▶ [Activity]:
Skip the images and copy each record exactly as written.

▶ [Data under study]:

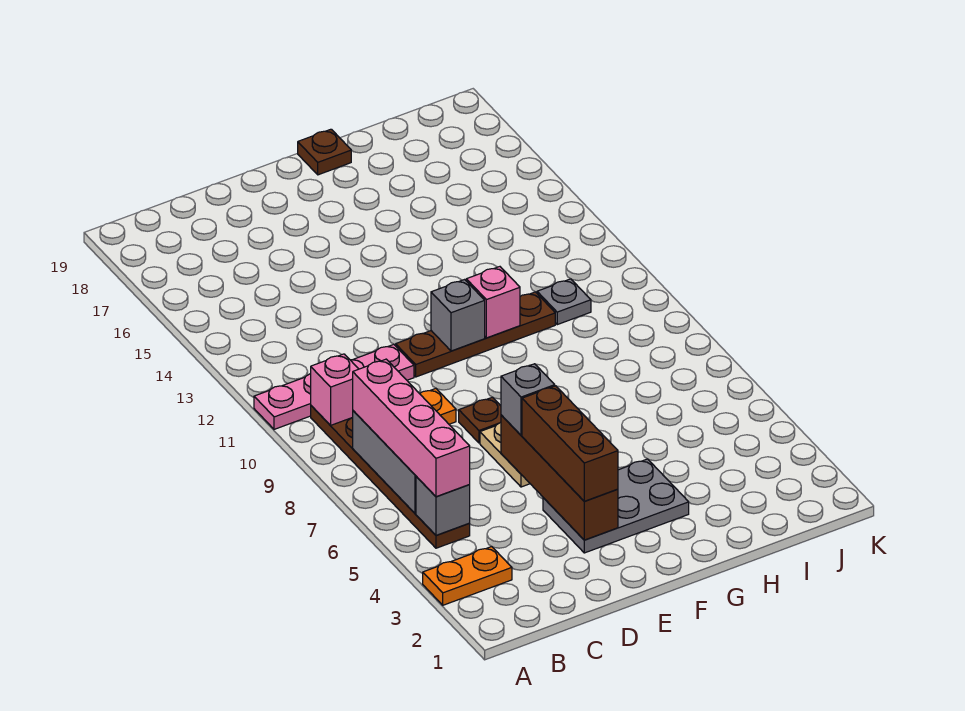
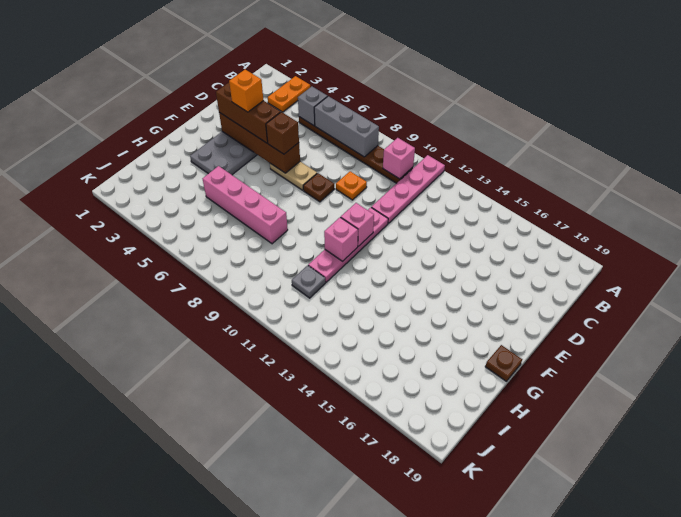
pink brick B5:B8 level 3 -> pink brick H5:H8 level 1
none -> orange brick E4 level 4
grey brick E6 level 3 -> brown brick E6 level 3
brown plate E11:H11 level 1 -> pink plate E11:H11 level 1
grey brick F11 level 2 -> pink brick F11 level 2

▶ [The completed task]:
pink brick B5:B8 level 3 -> pink brick H5:H8 level 1
none -> orange brick E4 level 4
grey brick E6 level 3 -> brown brick E6 level 3
brown plate E11:H11 level 1 -> pink plate E11:H11 level 1
grey brick F11 level 2 -> pink brick F11 level 2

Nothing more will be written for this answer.